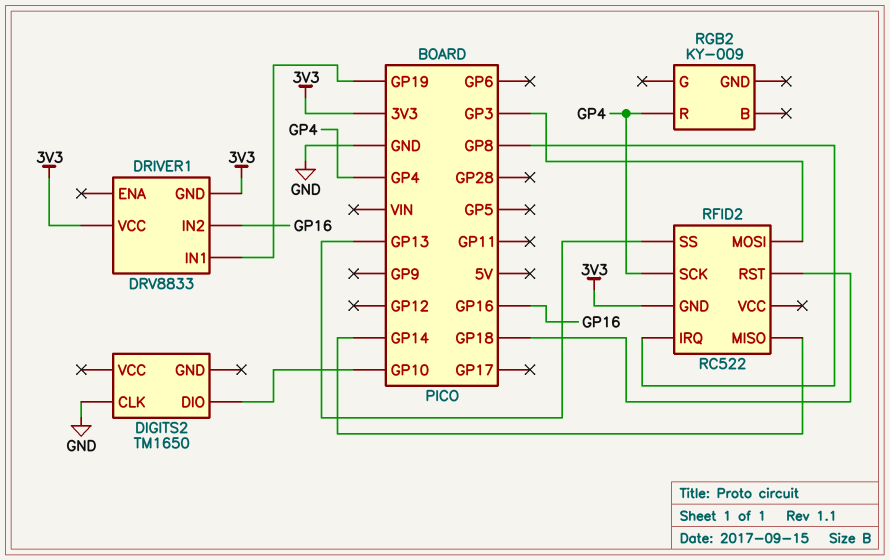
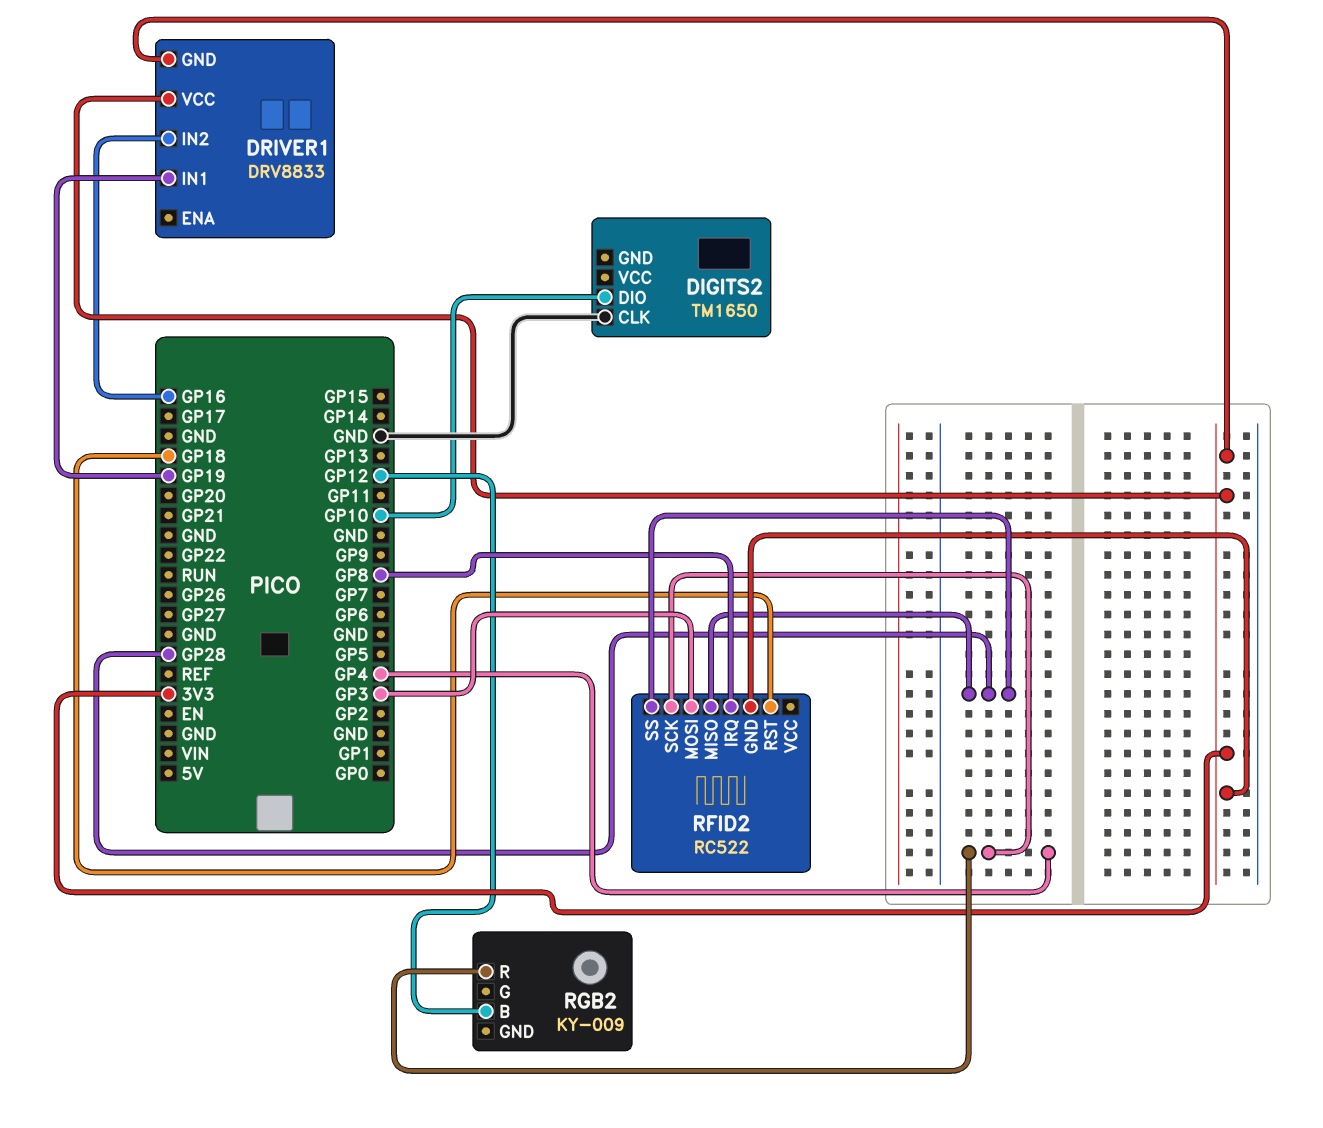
RFID2 pin MISO: GP14 -> GP28
RFID2 pin SS: GP13 -> GP28
RGB2 pin B: none -> GP12

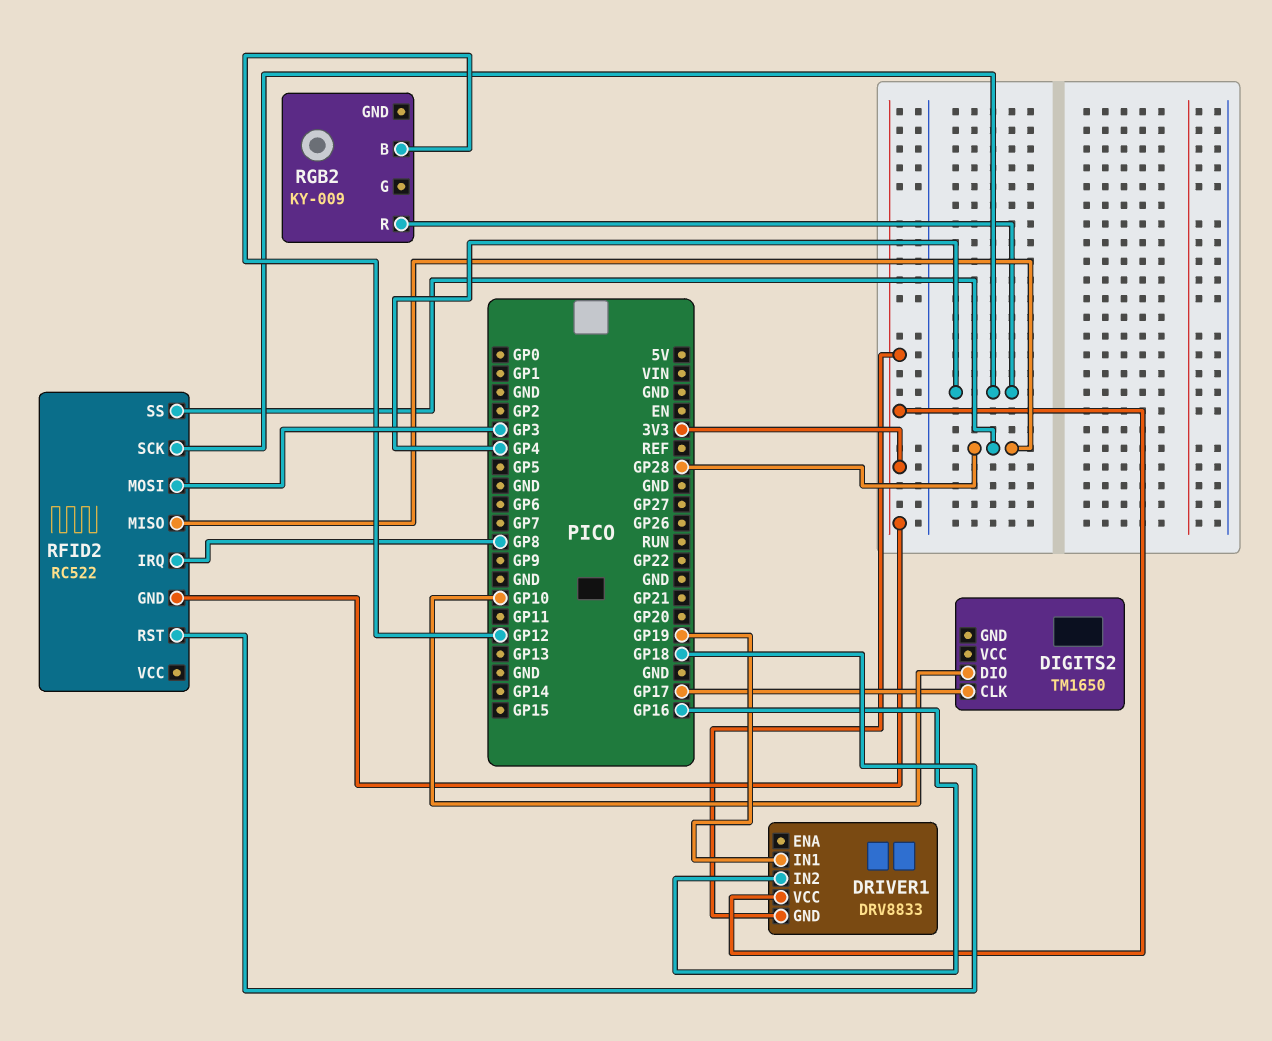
DIGITS2 pin CLK: GND -> GP17

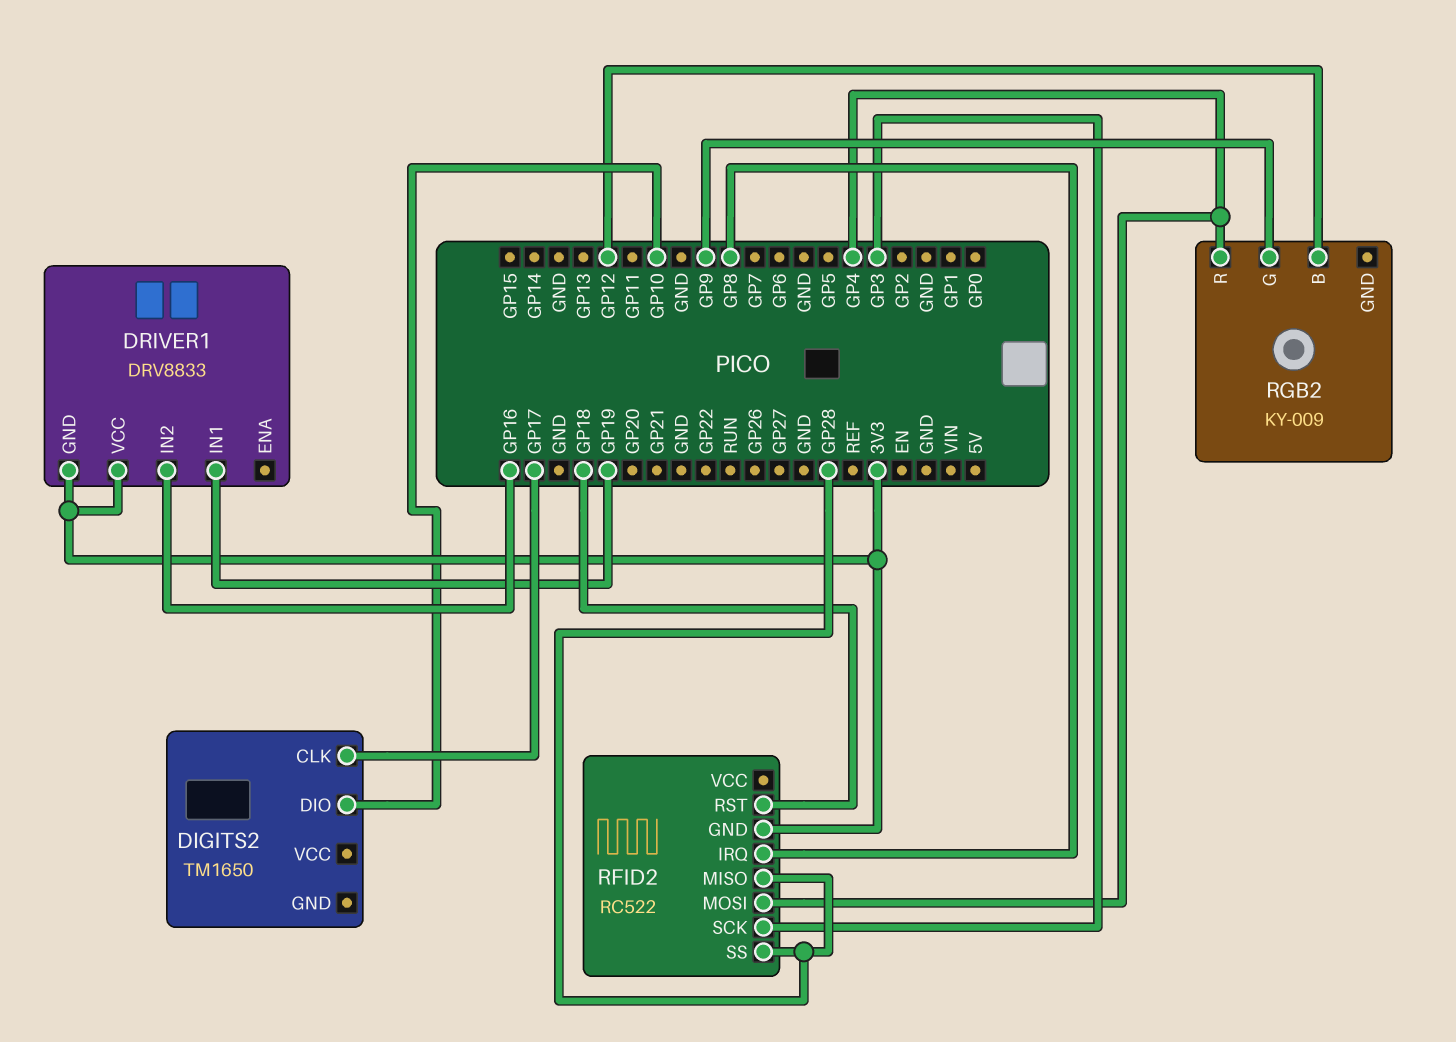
RFID2 pin MOSI: GP3 -> GP4
RFID2 pin SCK: GP4 -> GP3
RGB2 pin G: none -> GP9

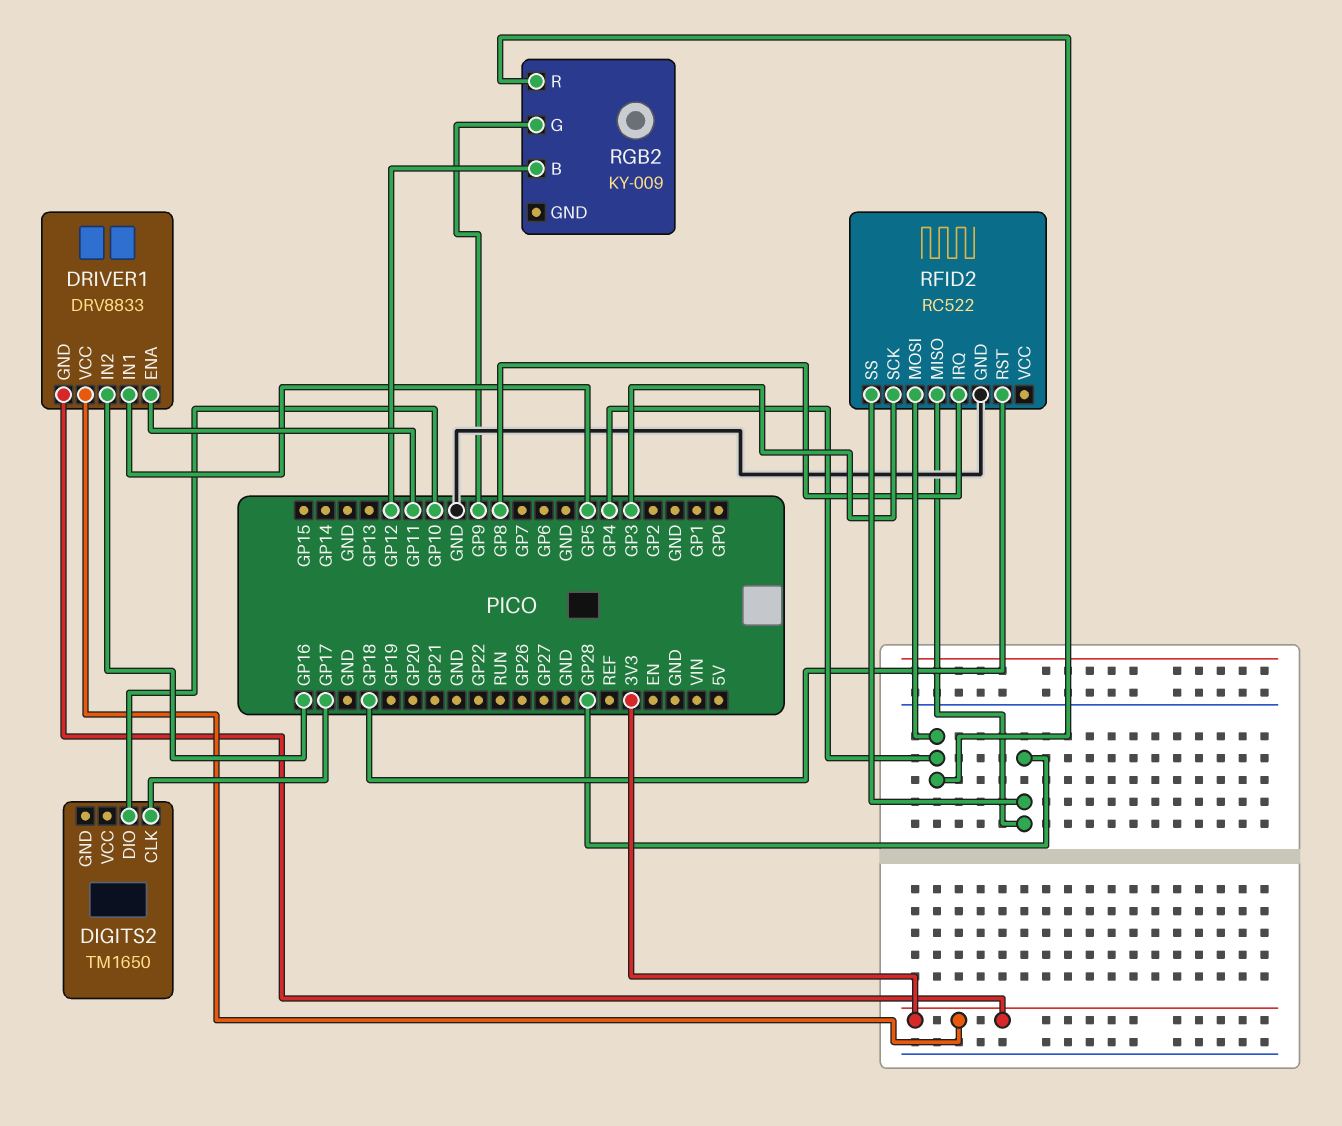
DRIVER1 pin ENA: none -> GP11
DRIVER1 pin IN1: GP19 -> GP5
RFID2 pin GND: 3V3 -> GND

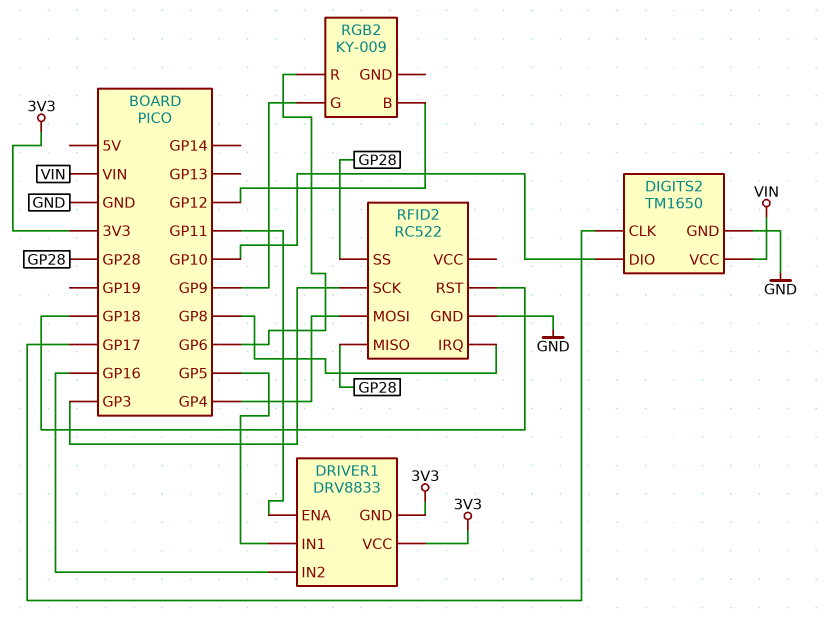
DIGITS2 pin GND: none -> GND
DIGITS2 pin VCC: none -> VIN
RGB2 pin R: GP4 -> GP6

○ ○ ○ ○

> [Task]: In the listing, find the line with "DRIVER1 pin IN1: GP19 -> GP5" and retype exactly from there through the last line, both included, leaving the pictures out.

> [Your response]:
DRIVER1 pin IN1: GP19 -> GP5
RFID2 pin GND: 3V3 -> GND

DIGITS2 pin GND: none -> GND
DIGITS2 pin VCC: none -> VIN
RGB2 pin R: GP4 -> GP6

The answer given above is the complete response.